### [Your instructions]
Copy the data from the line containing "Order these from" down to the line containing "You are trying", replacing "matte black laptop" with "gray metal laptop" and leaving everything else unchanged. Leave the pictures out.

### [Exercise inputs]
* BEGIN *

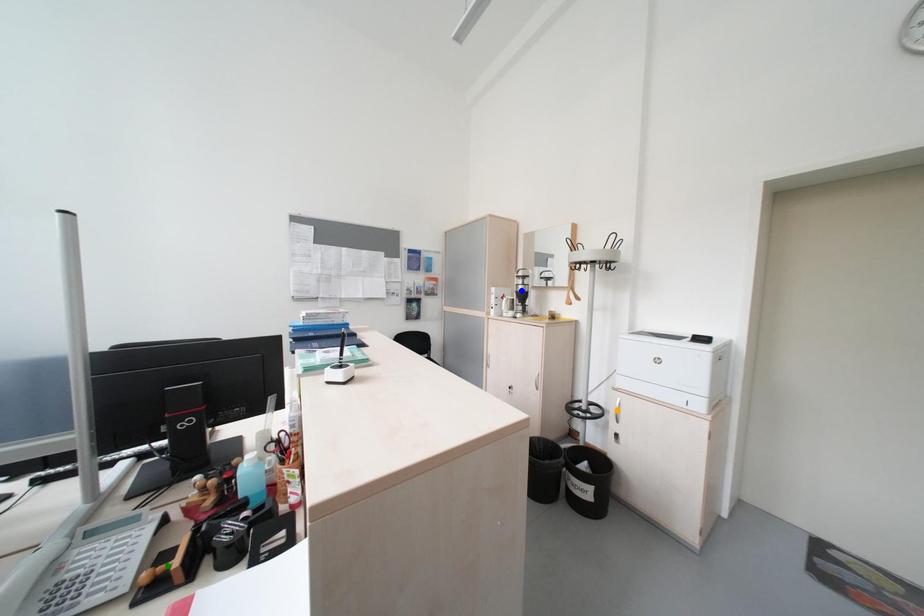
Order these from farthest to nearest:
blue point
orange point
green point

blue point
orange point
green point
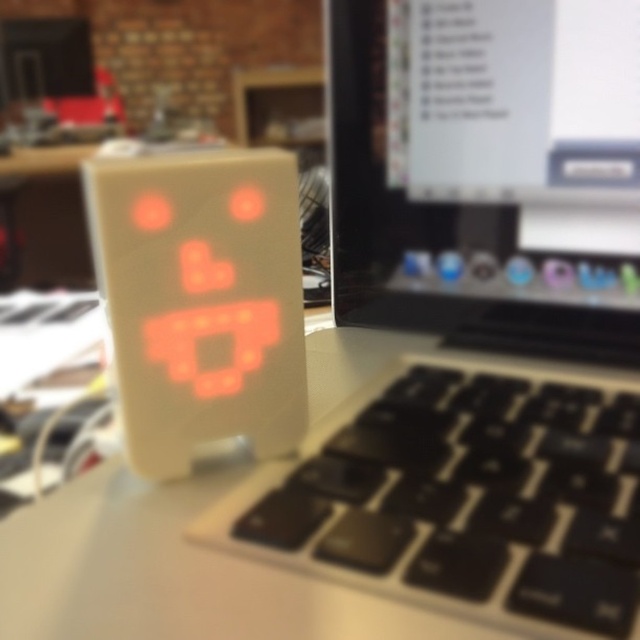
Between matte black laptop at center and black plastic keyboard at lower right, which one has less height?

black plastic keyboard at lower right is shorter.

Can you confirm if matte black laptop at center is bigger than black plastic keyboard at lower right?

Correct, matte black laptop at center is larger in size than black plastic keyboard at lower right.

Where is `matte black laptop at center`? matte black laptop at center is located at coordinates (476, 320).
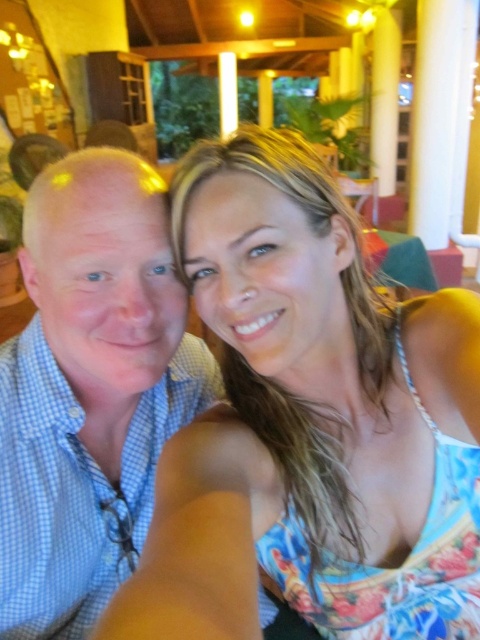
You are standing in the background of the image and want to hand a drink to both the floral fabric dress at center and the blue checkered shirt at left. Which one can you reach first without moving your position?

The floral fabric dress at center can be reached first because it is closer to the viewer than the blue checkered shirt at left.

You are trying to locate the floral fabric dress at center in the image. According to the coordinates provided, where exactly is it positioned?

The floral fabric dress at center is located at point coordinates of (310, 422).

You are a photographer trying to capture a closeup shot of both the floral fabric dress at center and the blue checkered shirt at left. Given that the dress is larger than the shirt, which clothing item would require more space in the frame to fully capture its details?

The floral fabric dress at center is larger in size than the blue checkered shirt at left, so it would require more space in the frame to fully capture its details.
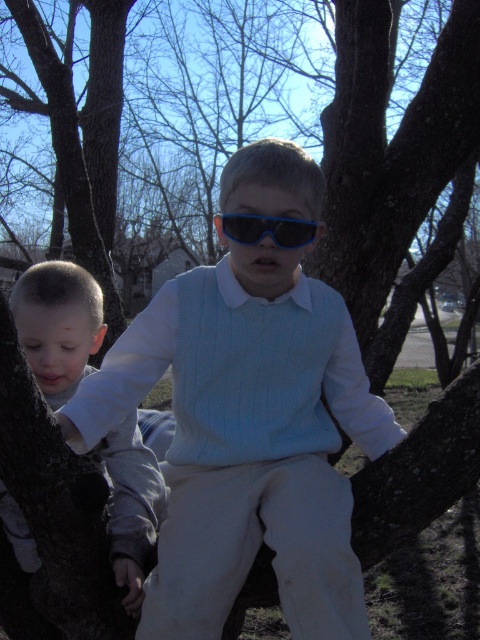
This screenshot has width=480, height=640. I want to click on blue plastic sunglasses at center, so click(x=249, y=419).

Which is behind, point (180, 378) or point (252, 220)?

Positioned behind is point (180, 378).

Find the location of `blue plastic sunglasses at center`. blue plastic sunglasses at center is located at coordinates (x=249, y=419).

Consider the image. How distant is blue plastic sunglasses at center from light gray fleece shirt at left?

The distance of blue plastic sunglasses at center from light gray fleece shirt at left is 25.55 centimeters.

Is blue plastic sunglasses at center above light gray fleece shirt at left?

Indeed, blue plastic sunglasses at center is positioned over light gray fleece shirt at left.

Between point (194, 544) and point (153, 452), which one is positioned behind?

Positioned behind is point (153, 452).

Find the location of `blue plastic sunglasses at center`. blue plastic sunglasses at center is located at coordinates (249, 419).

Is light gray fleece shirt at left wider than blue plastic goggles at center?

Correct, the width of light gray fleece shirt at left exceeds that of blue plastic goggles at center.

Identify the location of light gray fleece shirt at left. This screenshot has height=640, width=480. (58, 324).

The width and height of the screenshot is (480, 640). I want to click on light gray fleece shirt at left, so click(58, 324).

* END *
* BEGIN *

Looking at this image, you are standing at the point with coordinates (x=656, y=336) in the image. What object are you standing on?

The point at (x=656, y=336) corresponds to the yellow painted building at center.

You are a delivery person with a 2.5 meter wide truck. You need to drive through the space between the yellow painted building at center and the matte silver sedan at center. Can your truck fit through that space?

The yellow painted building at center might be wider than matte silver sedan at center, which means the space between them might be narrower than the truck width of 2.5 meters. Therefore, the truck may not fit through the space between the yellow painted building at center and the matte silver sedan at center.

* END *

### [Output for this exercise]
Order these from farthest to nearest:
blue point
orange point
green point

blue point
orange point
green point
Between gray metal laptop at center and black plastic keyboard at lower right, which one has less height?

black plastic keyboard at lower right is shorter.

Can you confirm if gray metal laptop at center is bigger than black plastic keyboard at lower right?

Correct, gray metal laptop at center is larger in size than black plastic keyboard at lower right.

Where is `gray metal laptop at center`? gray metal laptop at center is located at coordinates (476, 320).
You are standing in the background of the image and want to hand a drink to both the floral fabric dress at center and the blue checkered shirt at left. Which one can you reach first without moving your position?

The floral fabric dress at center can be reached first because it is closer to the viewer than the blue checkered shirt at left.

You are trying to locate the floral fabric dress at center in the image. According to the coordinates provided, where exactly is it positioned?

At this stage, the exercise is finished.